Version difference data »
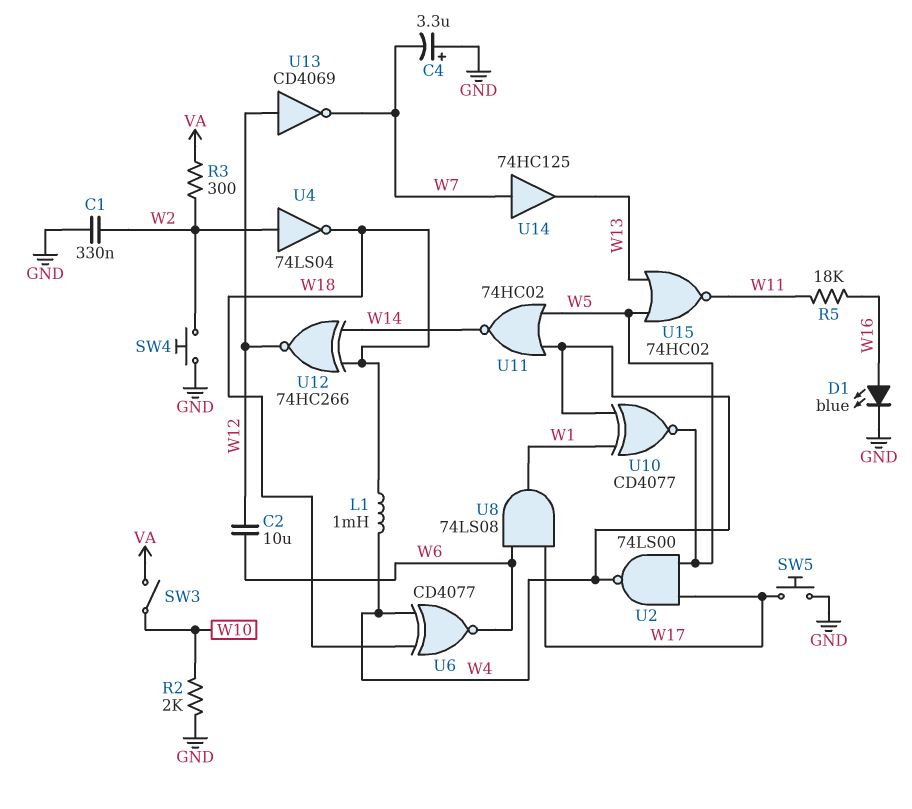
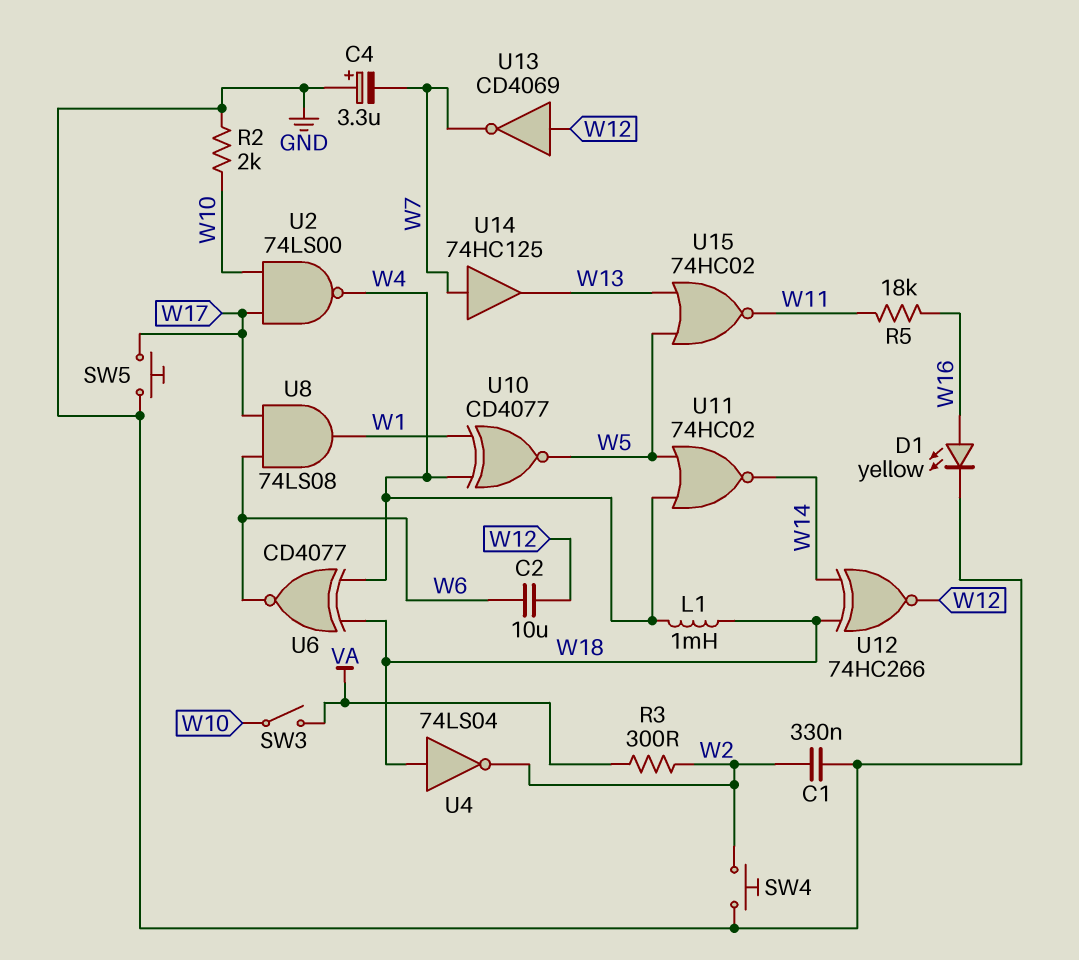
D1: LED blue (A W16, K GND) -> LED yellow (A W16, K GND)
U2: NAND 74LS00 (in W5, in W17, out W4) -> NAND 74LS00 (in W10, in W17, out W4)
U4: NOT 74LS04 (in W2, out W18) -> NOT 74LS04 (in W18, out W2)

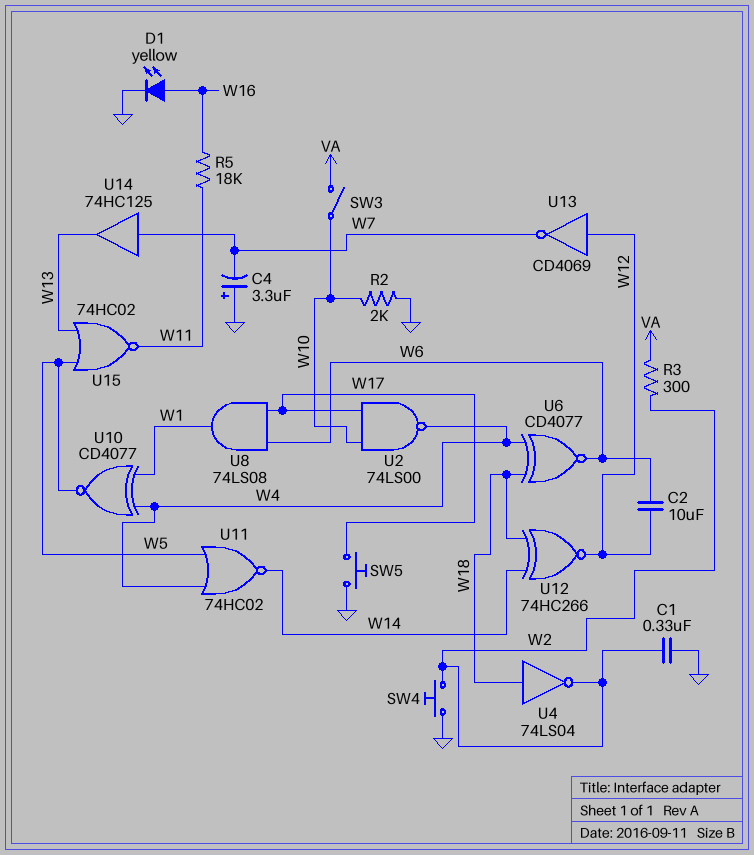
L1: 1mH (W4, W18) -> none

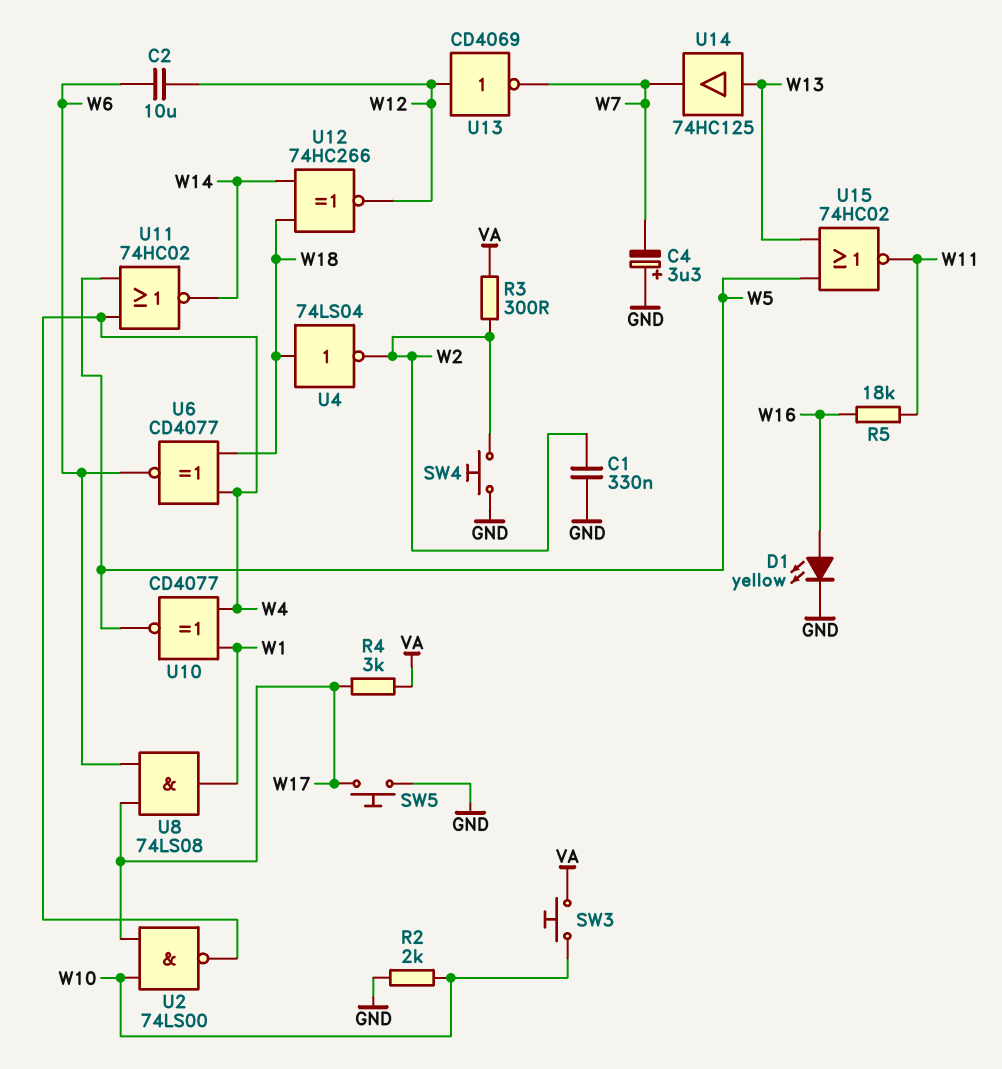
R4: none -> 3k (VA, W17)
SW3: switch (VA, W10) -> button (VA, W10)
U14: buffer 74HC125 (in W7, out W13) -> buffer 74HC125 (in W13, out W7)

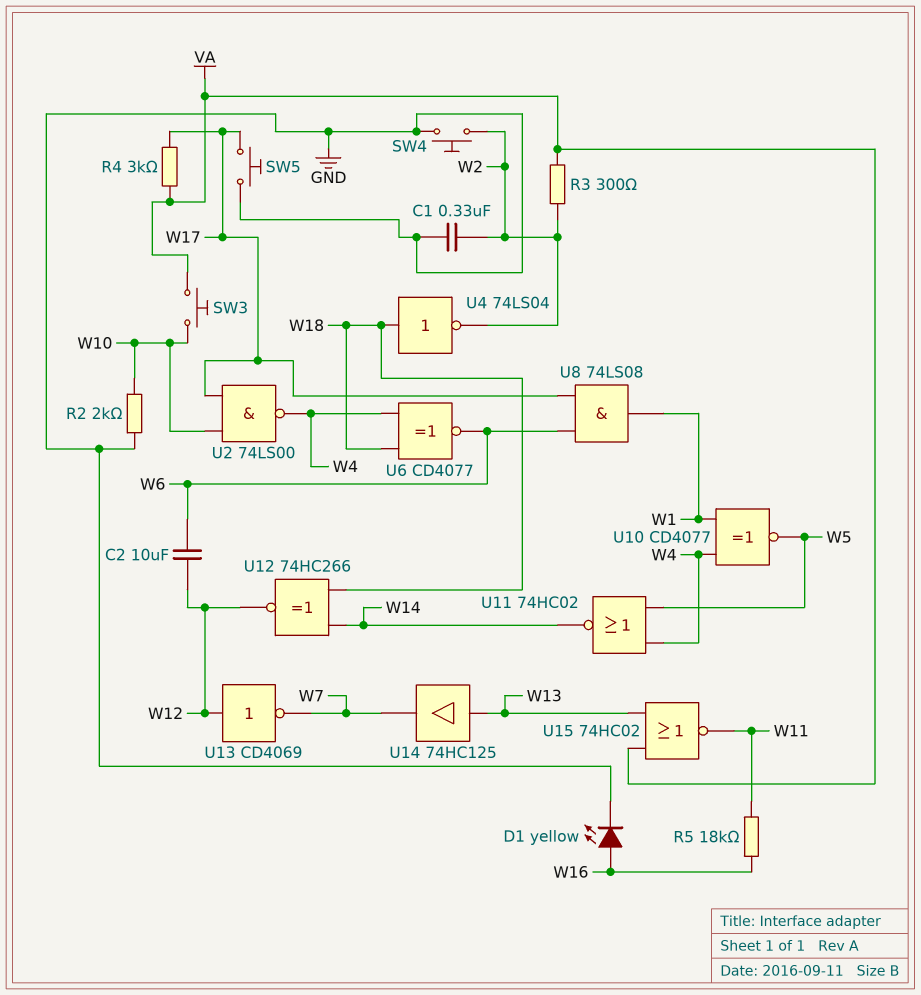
C4: 3.3uF (plus GND, minus W7) -> none
U15: NOR 74HC02 (in W5, in W13, out W11) -> NOR 74HC02 (in VA, in W13, out W11)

WORK TO COMPLETE »
For this exercise, output the records exactly but omit their pictures.

SOLUTION TO THIS PROBLEM »
D1: LED blue (A W16, K GND) -> LED yellow (A W16, K GND)
U2: NAND 74LS00 (in W5, in W17, out W4) -> NAND 74LS00 (in W10, in W17, out W4)
U4: NOT 74LS04 (in W2, out W18) -> NOT 74LS04 (in W18, out W2)

L1: 1mH (W4, W18) -> none

R4: none -> 3k (VA, W17)
SW3: switch (VA, W10) -> button (VA, W10)
U14: buffer 74HC125 (in W7, out W13) -> buffer 74HC125 (in W13, out W7)

C4: 3.3uF (plus GND, minus W7) -> none
U15: NOR 74HC02 (in W5, in W13, out W11) -> NOR 74HC02 (in VA, in W13, out W11)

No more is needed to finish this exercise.